---------- INPUT ----------
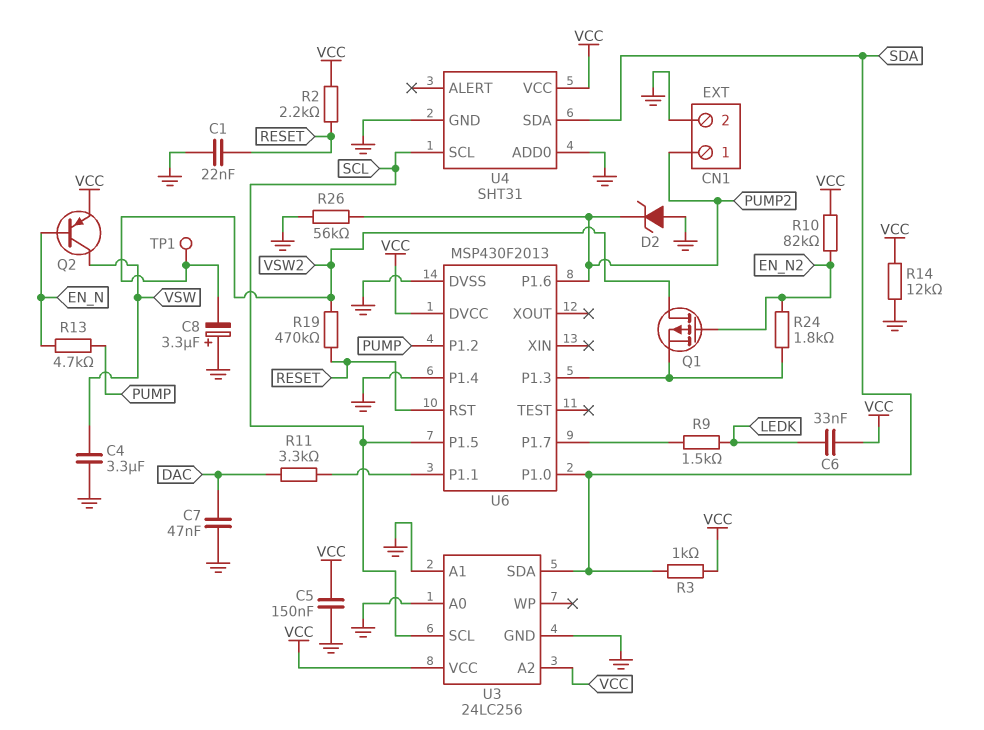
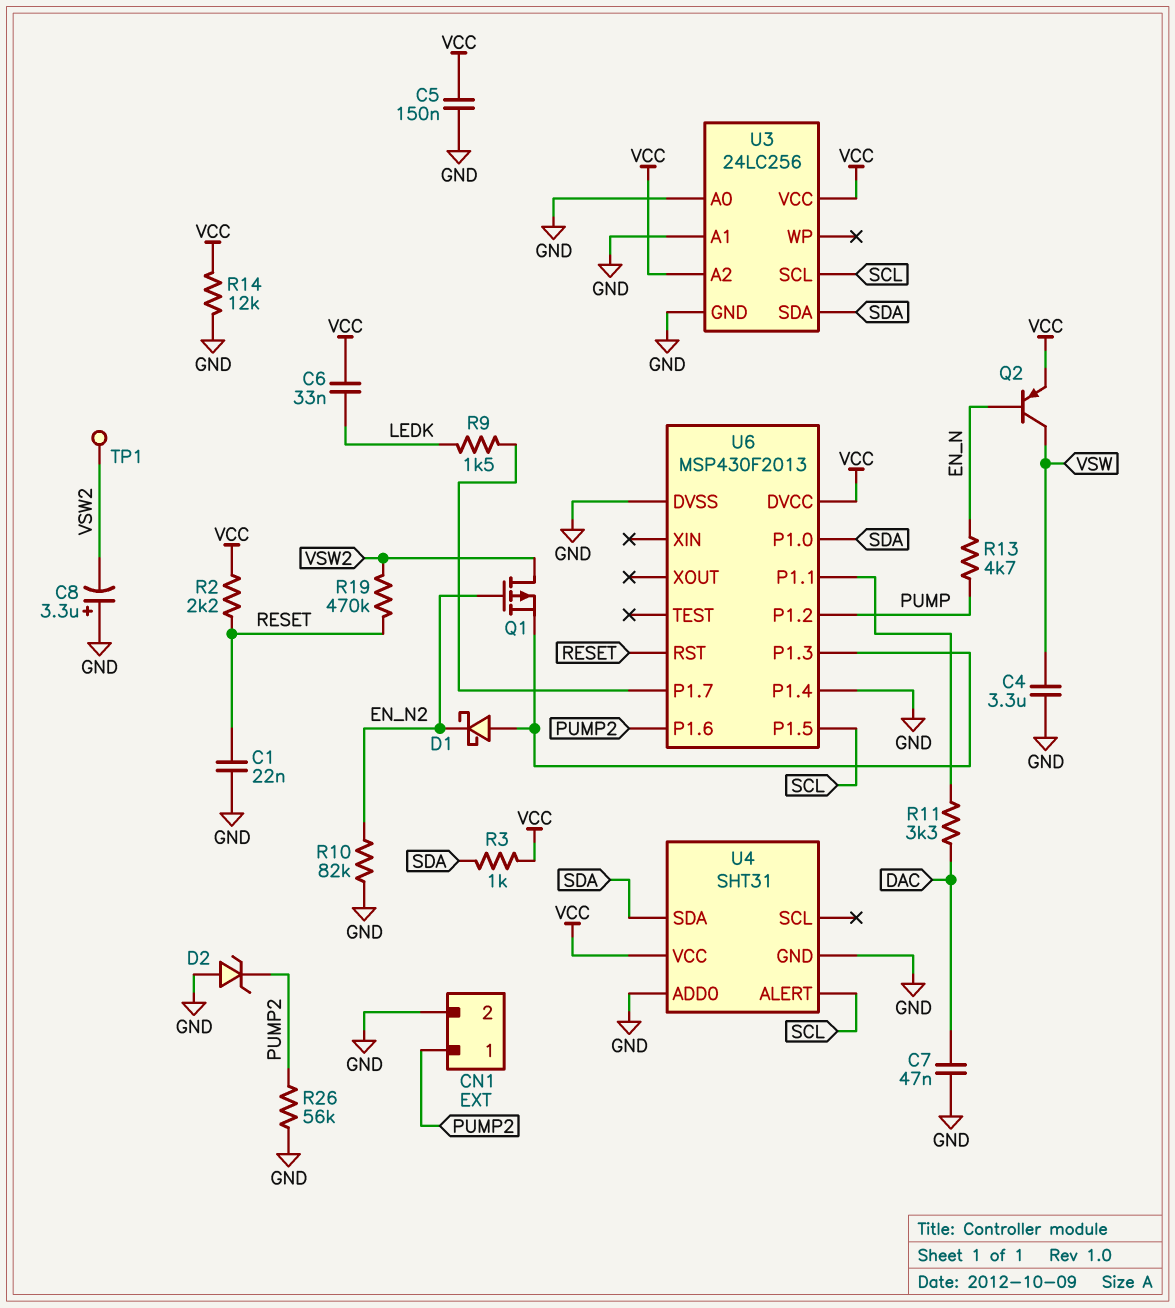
D1: none -> schottky (A U6/P1.3, K EN_N2)
R10: 82k (EN_N2, VCC) -> 82k (EN_N2, GND)
R24: 1.8k (EN_N2, U6/P1.3) -> none
U4 pin ALERT: none -> SCL
U4 pin SCL: SCL -> none

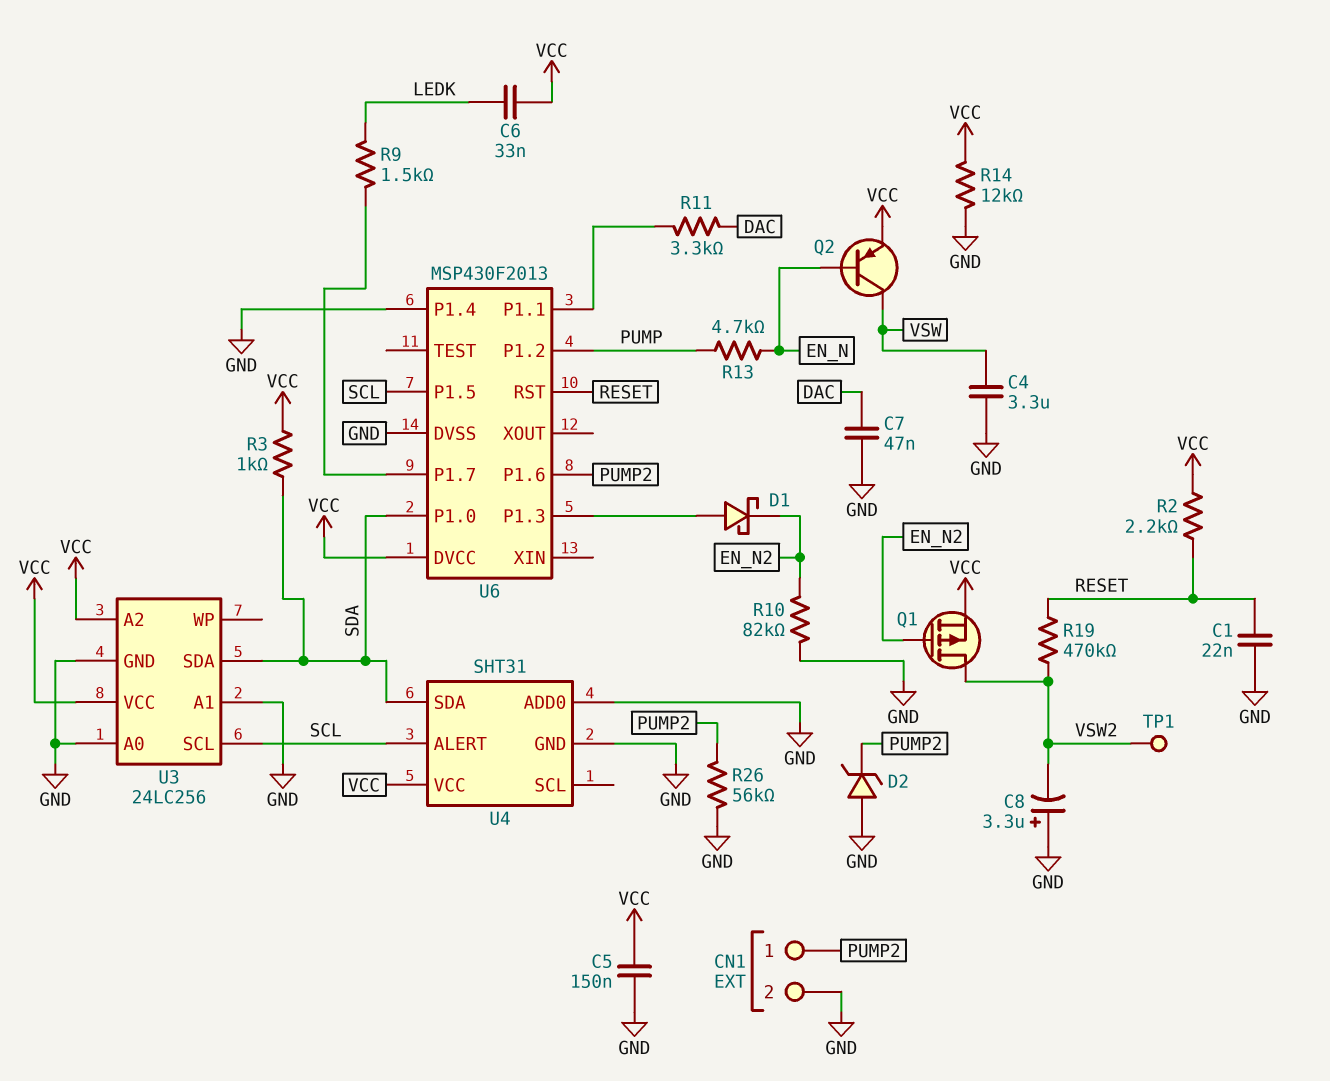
Q1: PMOS (G EN_N2, D VSW2, S U6/P1.3) -> PMOS (G EN_N2, D VSW2, S VCC)

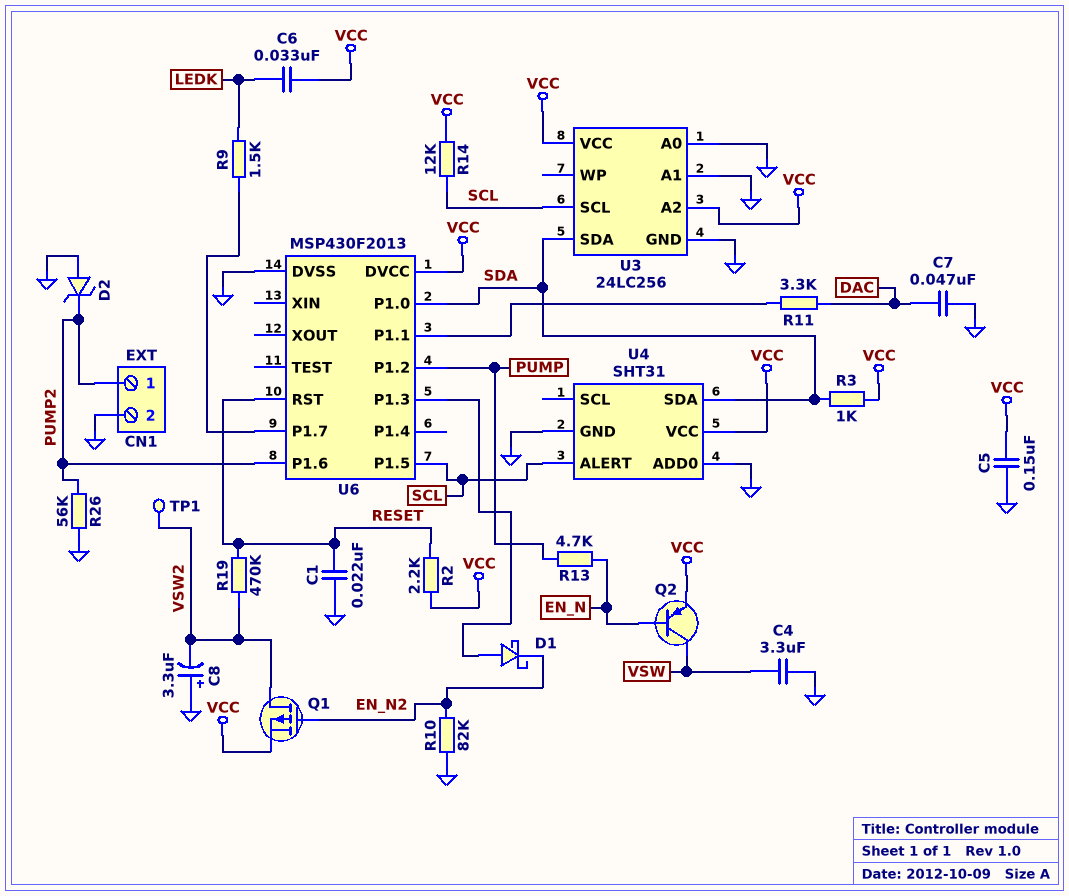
R14: 12k (GND, VCC) -> 12k (SCL, VCC)
U6 pin P1.4: GND -> none

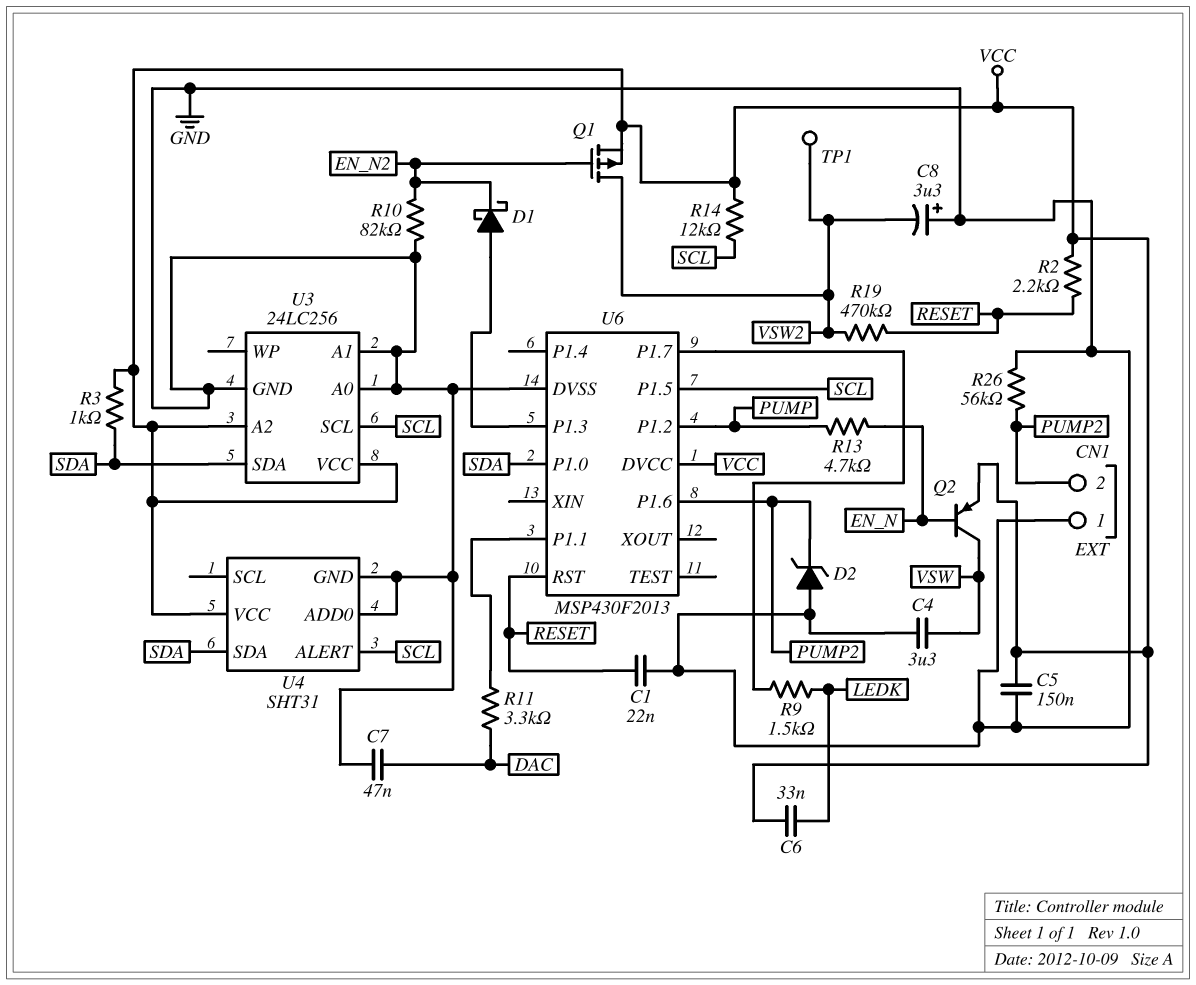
CN1 pin 1: PUMP2 -> GND
CN1 pin 2: GND -> PUMP2

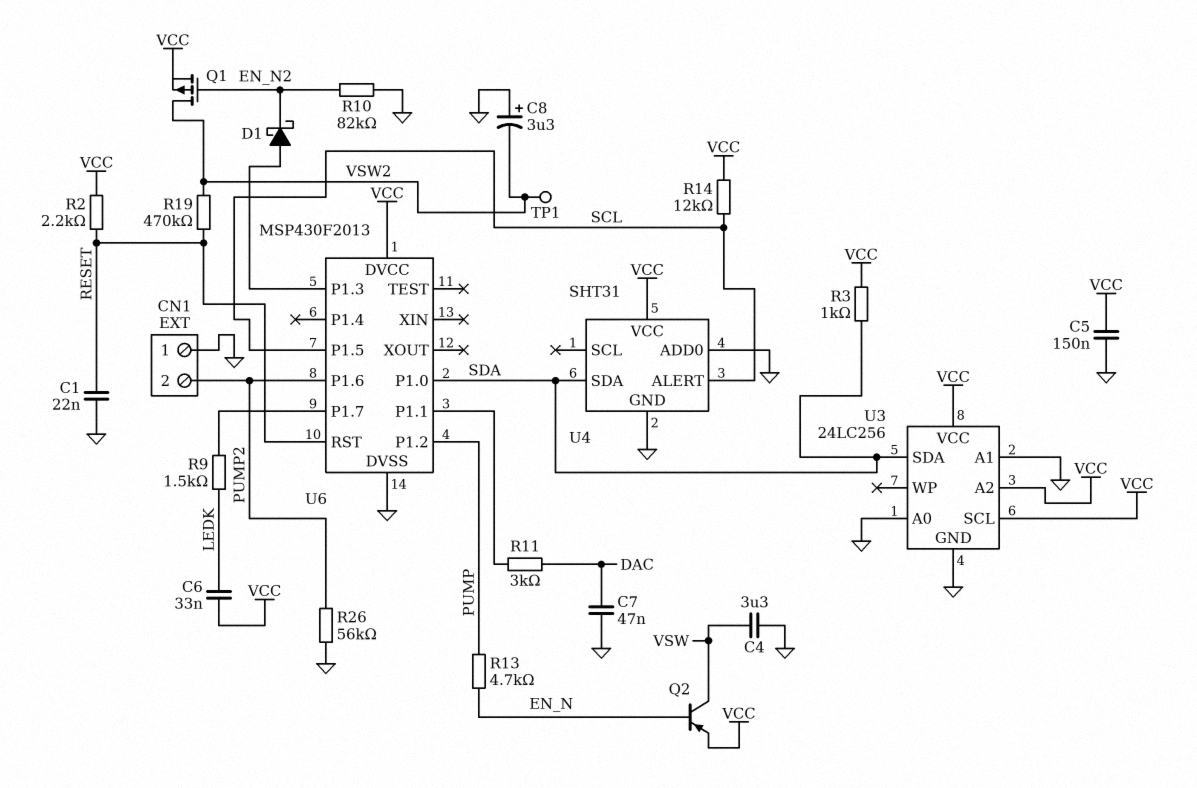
D2: zener (A GND, K PUMP2) -> none
R11: 3.3k (DAC, U6/P1.1) -> 3k (DAC, U6/P1.1)
U3 pin SCL: SCL -> VCC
----------
**PROBLEM TO SOLVE**. Restate word for word every line from the one with "U4 pin ALERT: none -> SCL" up to and including the one with "D2: zener (A GND, K PUMP2) -> none" in the records above, minus the pictures.

**RESPONSE BOX**.
U4 pin ALERT: none -> SCL
U4 pin SCL: SCL -> none

Q1: PMOS (G EN_N2, D VSW2, S U6/P1.3) -> PMOS (G EN_N2, D VSW2, S VCC)

R14: 12k (GND, VCC) -> 12k (SCL, VCC)
U6 pin P1.4: GND -> none

CN1 pin 1: PUMP2 -> GND
CN1 pin 2: GND -> PUMP2

D2: zener (A GND, K PUMP2) -> none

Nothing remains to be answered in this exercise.